:: RECORDS FOR THE TASK ::

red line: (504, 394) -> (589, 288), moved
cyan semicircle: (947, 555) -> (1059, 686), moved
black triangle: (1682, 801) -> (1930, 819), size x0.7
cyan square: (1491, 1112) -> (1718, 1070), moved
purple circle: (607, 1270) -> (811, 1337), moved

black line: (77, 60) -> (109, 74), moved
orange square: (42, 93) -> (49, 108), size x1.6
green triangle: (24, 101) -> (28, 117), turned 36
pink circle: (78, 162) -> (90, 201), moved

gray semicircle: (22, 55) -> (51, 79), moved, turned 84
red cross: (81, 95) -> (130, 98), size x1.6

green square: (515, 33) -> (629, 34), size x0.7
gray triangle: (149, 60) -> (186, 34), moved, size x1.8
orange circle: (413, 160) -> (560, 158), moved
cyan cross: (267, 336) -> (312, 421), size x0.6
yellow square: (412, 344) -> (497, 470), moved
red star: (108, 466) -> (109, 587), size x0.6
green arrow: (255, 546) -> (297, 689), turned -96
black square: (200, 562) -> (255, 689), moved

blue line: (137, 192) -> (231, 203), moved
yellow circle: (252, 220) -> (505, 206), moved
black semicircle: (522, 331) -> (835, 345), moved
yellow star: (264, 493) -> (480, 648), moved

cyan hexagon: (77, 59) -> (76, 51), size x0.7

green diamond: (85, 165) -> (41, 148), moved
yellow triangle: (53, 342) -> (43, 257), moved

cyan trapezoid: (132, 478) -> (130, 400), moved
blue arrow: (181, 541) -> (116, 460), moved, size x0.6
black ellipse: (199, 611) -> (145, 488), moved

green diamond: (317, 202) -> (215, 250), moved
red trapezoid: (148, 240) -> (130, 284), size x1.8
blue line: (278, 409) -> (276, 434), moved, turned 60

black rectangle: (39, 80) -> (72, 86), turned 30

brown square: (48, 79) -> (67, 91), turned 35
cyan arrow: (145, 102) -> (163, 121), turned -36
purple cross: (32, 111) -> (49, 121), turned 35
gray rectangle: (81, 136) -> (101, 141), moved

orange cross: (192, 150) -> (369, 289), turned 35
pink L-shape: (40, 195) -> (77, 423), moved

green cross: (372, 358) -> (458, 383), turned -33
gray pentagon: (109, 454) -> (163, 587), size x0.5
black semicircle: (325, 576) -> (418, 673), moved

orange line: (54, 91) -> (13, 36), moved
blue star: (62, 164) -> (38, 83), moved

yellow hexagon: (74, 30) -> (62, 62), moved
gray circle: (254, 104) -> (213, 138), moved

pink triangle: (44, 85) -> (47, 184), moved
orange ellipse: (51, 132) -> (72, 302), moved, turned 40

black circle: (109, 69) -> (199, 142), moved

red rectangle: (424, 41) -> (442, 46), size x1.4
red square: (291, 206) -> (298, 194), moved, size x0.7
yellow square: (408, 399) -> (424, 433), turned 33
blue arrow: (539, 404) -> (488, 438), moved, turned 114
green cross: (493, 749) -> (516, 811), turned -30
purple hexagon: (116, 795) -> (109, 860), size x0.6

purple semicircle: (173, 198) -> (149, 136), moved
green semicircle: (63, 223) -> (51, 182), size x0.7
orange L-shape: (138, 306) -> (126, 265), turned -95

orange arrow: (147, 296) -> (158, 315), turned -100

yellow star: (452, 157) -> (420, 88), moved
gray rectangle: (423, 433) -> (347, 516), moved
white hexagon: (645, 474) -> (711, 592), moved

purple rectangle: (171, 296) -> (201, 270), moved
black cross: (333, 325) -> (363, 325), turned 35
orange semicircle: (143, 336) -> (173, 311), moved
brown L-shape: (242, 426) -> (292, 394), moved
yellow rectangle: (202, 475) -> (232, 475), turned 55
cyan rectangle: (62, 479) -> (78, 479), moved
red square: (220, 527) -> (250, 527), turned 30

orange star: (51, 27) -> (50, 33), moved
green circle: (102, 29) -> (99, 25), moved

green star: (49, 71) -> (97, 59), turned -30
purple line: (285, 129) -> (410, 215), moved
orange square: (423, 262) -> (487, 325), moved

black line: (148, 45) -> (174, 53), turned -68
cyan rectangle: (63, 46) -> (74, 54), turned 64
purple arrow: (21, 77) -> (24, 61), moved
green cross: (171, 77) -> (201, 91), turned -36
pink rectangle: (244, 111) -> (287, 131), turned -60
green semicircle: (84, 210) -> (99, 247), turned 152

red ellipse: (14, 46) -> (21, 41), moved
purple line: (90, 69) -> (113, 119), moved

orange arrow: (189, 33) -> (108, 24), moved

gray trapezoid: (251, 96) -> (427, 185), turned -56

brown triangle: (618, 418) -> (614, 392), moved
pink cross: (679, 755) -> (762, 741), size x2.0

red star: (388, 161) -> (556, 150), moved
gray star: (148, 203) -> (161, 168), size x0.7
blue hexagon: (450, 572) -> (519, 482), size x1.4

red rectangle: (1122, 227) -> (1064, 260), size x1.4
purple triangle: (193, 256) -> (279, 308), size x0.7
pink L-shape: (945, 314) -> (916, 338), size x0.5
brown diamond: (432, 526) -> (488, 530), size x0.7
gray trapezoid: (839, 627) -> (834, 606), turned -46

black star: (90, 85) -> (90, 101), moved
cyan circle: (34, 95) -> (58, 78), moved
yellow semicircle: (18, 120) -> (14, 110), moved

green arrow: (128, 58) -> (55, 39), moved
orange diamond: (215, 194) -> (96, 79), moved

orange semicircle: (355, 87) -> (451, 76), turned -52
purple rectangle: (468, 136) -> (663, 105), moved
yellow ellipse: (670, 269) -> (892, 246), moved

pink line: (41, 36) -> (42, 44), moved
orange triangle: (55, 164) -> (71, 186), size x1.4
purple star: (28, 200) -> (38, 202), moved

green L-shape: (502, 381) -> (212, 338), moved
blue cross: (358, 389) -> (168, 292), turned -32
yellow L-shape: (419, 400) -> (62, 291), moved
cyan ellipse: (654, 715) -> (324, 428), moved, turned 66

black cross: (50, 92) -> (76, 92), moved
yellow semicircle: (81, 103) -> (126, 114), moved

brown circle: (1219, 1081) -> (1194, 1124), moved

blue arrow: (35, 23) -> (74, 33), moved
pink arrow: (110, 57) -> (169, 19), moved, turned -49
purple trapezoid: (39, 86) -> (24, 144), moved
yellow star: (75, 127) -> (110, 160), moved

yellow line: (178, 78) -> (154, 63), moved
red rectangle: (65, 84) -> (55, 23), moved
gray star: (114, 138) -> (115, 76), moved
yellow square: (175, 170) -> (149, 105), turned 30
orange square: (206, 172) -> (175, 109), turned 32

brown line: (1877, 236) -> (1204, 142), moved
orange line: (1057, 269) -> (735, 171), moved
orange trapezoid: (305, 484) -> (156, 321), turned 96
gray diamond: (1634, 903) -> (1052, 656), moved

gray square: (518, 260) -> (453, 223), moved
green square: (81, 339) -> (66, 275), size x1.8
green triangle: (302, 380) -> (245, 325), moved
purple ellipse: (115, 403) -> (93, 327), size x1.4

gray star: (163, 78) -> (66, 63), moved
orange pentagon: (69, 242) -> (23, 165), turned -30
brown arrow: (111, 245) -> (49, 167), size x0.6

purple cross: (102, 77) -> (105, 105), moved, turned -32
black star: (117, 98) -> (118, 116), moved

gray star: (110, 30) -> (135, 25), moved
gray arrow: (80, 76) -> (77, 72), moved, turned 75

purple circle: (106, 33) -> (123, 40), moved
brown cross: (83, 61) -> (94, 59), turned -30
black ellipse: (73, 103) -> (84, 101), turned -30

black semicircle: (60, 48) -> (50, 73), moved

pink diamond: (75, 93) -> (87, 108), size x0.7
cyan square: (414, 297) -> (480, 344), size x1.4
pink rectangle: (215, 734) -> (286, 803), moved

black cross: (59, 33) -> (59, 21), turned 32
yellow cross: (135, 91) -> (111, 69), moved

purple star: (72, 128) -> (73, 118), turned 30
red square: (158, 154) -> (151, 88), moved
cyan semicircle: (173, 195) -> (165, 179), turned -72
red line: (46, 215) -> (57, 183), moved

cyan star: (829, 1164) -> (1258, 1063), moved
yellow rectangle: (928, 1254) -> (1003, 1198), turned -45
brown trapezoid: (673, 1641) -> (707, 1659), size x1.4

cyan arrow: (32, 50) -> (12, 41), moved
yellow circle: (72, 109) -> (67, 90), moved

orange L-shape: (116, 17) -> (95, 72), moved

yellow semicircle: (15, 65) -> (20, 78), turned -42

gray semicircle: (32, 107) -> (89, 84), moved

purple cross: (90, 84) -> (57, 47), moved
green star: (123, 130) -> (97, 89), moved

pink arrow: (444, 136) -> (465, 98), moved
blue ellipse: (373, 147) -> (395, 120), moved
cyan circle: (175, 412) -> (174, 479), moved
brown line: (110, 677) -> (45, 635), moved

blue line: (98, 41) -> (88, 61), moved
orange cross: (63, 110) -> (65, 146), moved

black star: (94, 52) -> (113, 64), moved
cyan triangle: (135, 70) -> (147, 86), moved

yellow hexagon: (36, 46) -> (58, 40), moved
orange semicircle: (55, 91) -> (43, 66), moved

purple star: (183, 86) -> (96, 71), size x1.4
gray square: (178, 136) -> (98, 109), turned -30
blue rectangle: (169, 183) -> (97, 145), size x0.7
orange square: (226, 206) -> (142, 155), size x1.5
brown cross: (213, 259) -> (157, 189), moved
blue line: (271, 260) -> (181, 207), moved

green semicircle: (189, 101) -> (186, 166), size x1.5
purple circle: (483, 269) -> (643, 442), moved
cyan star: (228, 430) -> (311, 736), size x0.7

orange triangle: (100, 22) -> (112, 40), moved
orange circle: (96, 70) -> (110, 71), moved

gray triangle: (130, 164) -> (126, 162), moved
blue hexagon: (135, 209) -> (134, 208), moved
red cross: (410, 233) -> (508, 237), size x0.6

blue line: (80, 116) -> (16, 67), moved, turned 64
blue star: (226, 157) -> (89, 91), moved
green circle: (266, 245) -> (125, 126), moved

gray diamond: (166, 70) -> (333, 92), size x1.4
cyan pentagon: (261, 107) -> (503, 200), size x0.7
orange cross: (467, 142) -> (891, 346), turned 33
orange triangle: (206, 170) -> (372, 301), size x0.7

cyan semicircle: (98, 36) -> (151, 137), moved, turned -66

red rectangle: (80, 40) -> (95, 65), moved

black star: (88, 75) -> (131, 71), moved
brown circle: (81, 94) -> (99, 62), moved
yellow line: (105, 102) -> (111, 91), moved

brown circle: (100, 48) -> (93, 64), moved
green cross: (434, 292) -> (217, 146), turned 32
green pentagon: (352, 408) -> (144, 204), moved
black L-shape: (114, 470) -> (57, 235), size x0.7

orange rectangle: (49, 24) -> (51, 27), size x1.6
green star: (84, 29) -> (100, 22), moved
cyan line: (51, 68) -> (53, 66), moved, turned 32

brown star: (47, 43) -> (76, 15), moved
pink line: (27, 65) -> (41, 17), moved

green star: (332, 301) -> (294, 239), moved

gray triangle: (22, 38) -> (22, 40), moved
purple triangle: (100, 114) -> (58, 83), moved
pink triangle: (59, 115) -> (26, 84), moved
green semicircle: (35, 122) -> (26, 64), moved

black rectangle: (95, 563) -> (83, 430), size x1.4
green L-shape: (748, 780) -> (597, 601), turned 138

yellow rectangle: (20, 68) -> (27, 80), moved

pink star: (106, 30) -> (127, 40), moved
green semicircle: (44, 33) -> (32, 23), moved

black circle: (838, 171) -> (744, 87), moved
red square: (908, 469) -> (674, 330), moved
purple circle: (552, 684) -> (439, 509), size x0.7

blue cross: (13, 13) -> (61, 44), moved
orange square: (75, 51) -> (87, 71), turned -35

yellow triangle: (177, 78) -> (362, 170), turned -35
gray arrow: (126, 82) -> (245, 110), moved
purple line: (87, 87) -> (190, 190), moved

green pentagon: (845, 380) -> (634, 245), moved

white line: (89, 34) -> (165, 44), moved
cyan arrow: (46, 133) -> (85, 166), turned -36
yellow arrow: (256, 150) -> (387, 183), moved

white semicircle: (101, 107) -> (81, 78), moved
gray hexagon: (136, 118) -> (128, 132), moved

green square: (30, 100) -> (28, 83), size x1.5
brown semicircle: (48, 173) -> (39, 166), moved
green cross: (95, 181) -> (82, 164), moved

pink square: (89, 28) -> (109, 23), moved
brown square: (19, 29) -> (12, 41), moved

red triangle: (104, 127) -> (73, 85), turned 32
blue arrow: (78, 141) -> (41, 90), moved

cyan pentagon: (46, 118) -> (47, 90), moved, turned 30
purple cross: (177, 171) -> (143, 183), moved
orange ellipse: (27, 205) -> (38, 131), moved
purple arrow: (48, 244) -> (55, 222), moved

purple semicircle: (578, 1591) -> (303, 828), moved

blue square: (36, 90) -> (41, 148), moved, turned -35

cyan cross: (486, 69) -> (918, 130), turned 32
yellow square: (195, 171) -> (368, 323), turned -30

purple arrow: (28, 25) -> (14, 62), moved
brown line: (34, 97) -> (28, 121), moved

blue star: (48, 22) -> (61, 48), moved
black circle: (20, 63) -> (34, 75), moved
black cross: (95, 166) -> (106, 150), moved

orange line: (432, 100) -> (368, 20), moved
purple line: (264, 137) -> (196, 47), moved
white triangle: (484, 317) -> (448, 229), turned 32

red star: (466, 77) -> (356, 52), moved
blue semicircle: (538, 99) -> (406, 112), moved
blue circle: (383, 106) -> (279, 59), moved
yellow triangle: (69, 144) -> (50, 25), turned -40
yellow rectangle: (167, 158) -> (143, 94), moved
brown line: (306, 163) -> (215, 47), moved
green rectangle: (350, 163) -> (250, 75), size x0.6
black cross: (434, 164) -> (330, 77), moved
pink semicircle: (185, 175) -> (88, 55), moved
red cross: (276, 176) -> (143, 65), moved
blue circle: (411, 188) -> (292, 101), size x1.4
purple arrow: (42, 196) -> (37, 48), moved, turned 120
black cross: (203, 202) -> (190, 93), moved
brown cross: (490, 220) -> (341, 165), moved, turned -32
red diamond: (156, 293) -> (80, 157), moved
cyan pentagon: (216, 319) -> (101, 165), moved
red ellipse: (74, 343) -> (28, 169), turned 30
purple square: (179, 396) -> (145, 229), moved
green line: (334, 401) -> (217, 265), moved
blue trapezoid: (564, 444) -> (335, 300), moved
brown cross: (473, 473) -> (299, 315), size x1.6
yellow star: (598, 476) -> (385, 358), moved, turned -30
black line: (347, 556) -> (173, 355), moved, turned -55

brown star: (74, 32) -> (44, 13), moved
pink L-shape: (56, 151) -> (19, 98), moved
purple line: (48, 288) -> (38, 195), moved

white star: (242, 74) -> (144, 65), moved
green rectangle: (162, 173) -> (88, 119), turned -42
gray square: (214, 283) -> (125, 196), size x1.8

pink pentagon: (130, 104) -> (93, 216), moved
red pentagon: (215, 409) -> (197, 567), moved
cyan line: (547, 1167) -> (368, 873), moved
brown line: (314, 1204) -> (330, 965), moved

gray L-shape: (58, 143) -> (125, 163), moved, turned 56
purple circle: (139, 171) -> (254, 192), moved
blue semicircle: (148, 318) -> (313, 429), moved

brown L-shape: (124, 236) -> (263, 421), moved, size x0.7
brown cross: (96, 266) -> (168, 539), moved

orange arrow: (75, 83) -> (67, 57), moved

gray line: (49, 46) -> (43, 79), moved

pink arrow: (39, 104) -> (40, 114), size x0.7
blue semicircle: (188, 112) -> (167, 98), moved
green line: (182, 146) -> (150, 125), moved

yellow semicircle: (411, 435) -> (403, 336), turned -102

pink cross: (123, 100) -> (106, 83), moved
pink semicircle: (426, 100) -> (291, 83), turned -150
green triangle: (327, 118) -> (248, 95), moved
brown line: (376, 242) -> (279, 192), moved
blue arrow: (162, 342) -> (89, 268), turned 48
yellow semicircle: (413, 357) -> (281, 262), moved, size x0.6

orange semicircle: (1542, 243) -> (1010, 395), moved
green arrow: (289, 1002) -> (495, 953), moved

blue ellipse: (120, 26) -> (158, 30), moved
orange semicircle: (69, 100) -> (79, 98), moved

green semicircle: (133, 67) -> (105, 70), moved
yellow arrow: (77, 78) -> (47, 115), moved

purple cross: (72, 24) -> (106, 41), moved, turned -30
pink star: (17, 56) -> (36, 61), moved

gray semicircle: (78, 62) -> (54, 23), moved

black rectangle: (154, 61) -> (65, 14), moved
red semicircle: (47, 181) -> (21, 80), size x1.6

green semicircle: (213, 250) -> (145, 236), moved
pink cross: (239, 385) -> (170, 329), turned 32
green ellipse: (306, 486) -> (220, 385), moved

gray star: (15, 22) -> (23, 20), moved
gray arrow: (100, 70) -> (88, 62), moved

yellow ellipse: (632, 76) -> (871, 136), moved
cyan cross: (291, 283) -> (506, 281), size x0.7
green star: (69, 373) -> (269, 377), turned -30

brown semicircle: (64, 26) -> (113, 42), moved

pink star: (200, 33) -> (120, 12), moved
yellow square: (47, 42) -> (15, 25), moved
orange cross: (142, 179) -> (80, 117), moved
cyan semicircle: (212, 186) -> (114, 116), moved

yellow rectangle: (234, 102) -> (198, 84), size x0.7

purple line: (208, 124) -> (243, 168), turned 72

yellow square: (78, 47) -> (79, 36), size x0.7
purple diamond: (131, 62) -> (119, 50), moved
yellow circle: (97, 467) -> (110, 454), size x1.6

:::

Which lines run from the one holding "gray rectangle: (81, 136)" through the one holding "orange L-shape: (138, 306)" in the records above? Repeat them exactly, both included, and nothing more.

EXERCISE OUTPUT:
gray rectangle: (81, 136) -> (101, 141), moved

orange cross: (192, 150) -> (369, 289), turned 35
pink L-shape: (40, 195) -> (77, 423), moved

green cross: (372, 358) -> (458, 383), turned -33
gray pentagon: (109, 454) -> (163, 587), size x0.5
black semicircle: (325, 576) -> (418, 673), moved

orange line: (54, 91) -> (13, 36), moved
blue star: (62, 164) -> (38, 83), moved

yellow hexagon: (74, 30) -> (62, 62), moved
gray circle: (254, 104) -> (213, 138), moved

pink triangle: (44, 85) -> (47, 184), moved
orange ellipse: (51, 132) -> (72, 302), moved, turned 40

black circle: (109, 69) -> (199, 142), moved

red rectangle: (424, 41) -> (442, 46), size x1.4
red square: (291, 206) -> (298, 194), moved, size x0.7
yellow square: (408, 399) -> (424, 433), turned 33
blue arrow: (539, 404) -> (488, 438), moved, turned 114
green cross: (493, 749) -> (516, 811), turned -30
purple hexagon: (116, 795) -> (109, 860), size x0.6

purple semicircle: (173, 198) -> (149, 136), moved
green semicircle: (63, 223) -> (51, 182), size x0.7
orange L-shape: (138, 306) -> (126, 265), turned -95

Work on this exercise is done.